** Data follows **

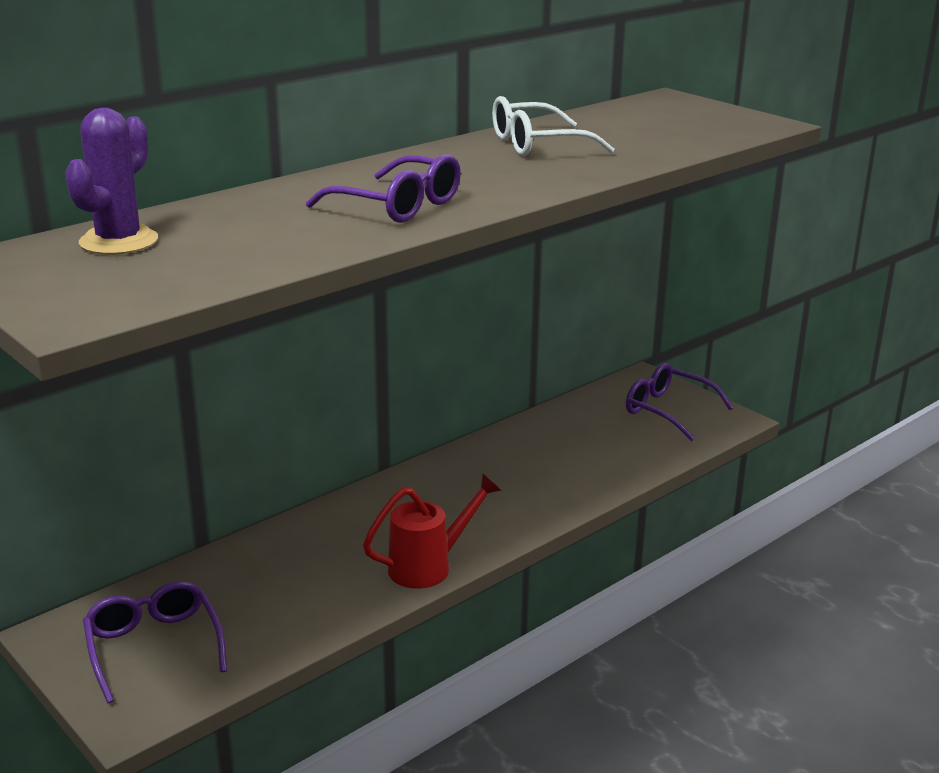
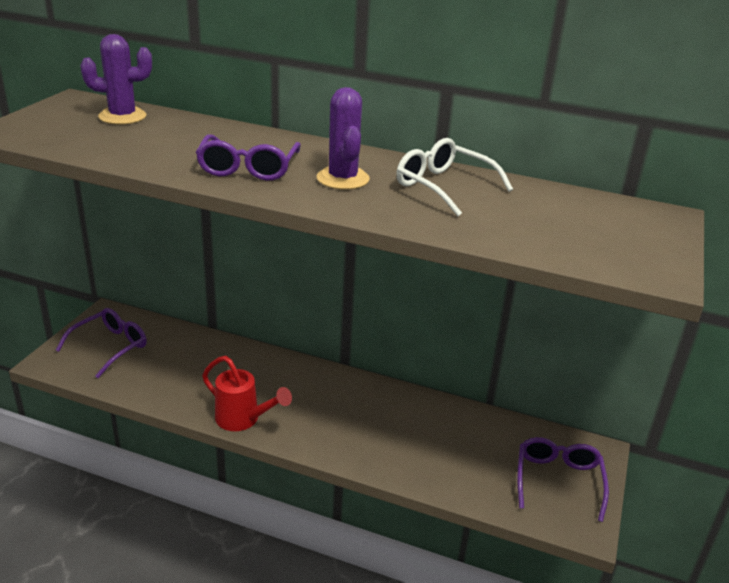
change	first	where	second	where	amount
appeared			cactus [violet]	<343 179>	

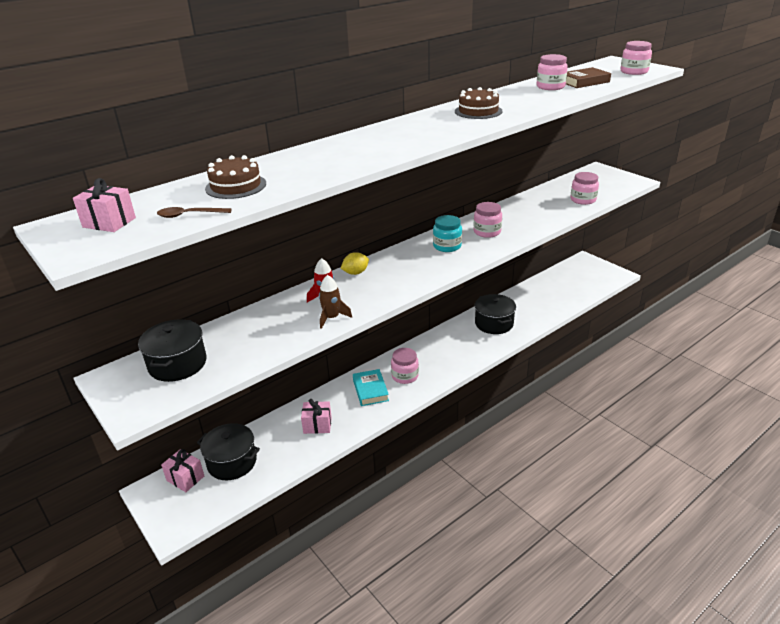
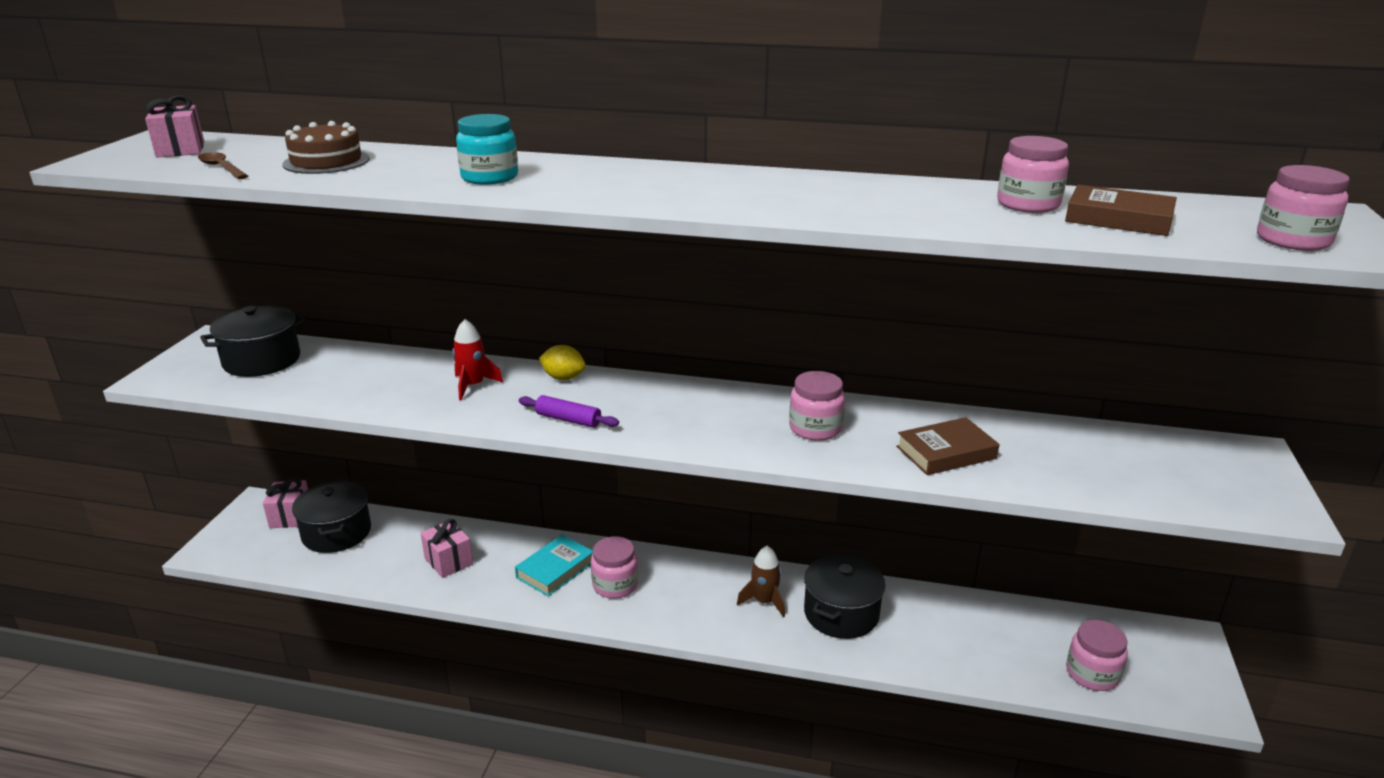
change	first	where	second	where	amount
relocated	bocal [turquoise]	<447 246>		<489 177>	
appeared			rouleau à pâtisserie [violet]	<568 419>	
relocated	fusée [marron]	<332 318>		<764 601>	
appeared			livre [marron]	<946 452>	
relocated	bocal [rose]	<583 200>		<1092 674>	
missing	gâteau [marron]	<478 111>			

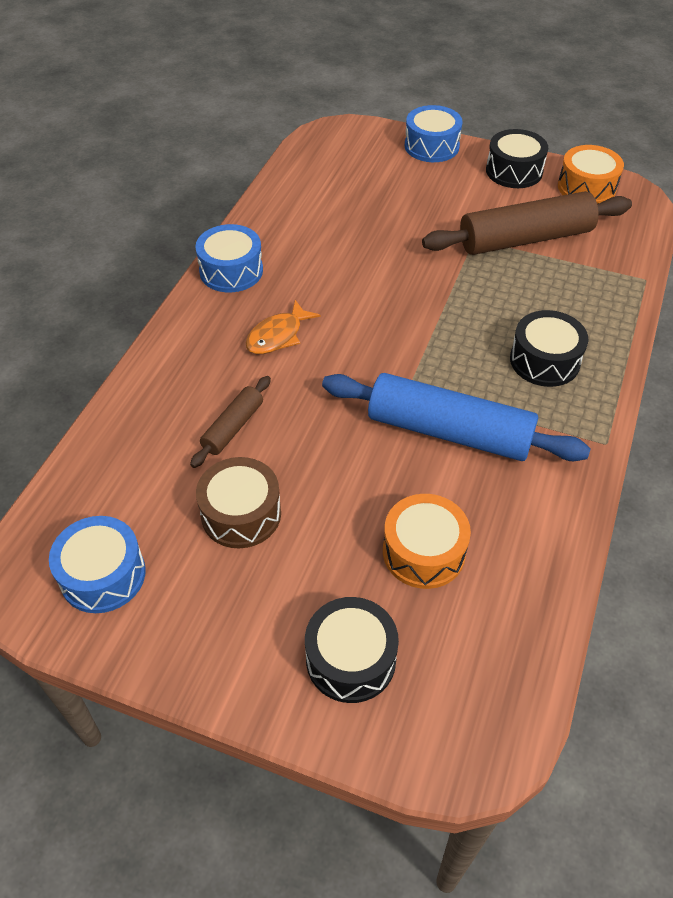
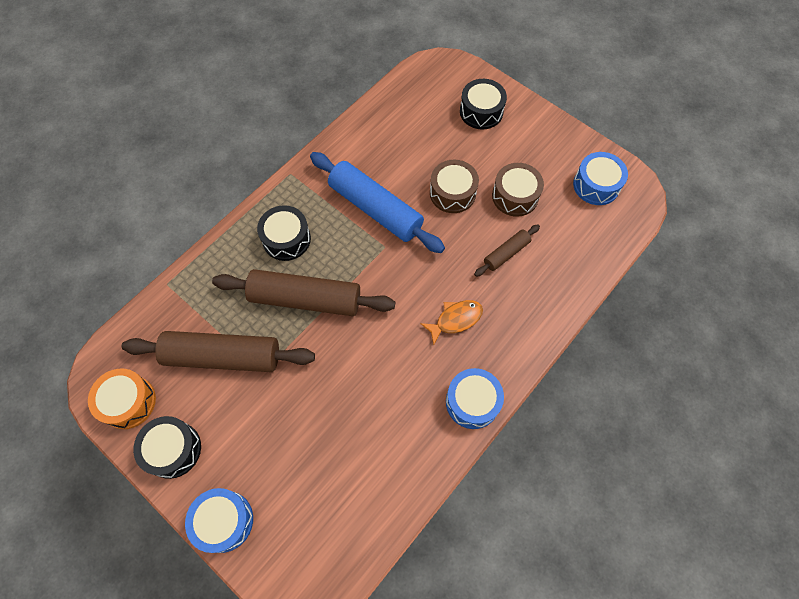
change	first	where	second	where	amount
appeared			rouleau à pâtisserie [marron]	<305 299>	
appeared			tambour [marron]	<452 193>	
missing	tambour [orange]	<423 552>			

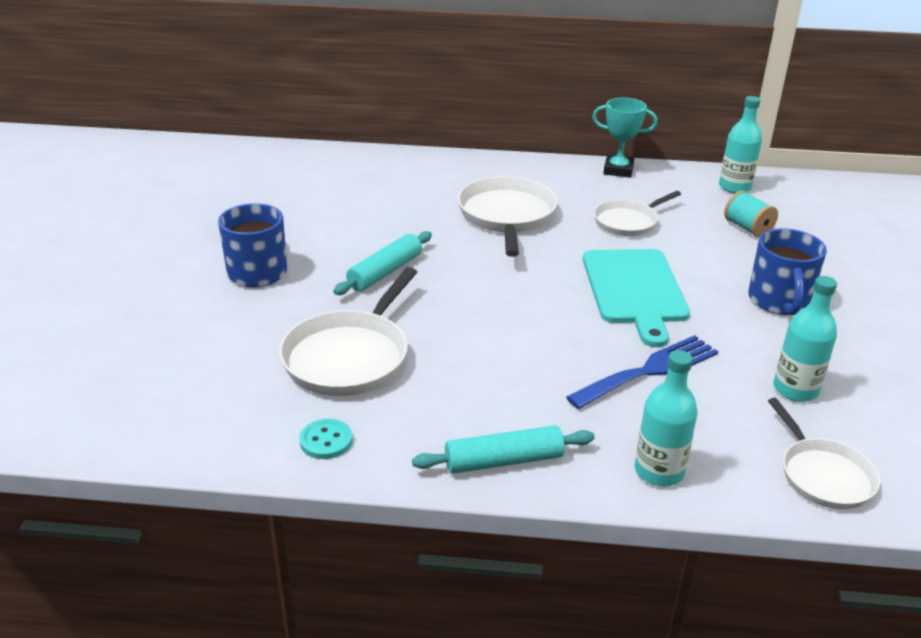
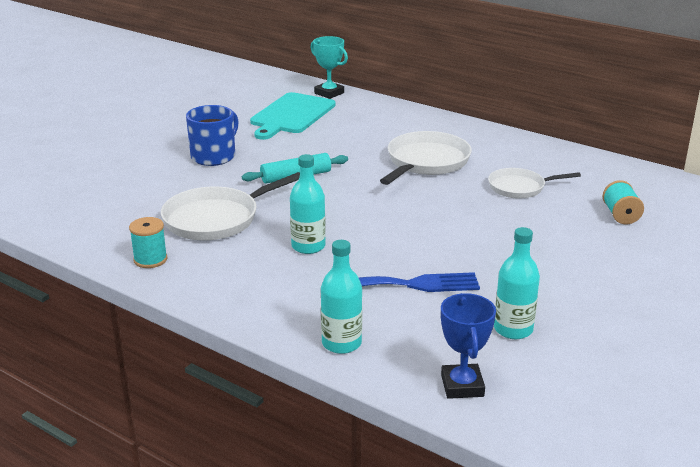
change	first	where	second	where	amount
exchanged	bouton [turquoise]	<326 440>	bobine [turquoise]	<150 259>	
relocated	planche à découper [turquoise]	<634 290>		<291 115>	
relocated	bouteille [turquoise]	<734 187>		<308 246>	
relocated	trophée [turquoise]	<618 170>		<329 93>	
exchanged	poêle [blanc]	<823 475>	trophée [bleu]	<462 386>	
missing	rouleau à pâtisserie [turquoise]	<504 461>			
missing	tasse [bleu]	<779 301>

** End of Data **

**Work instruction**
Copy out each line of the material that holds the word "rouleau".

**Your solution**
appeared			rouleau à pâtisserie [violet]	<568 419>	
appeared			rouleau à pâtisserie [marron]	<305 299>	
missing	rouleau à pâtisserie [turquoise]	<504 461>			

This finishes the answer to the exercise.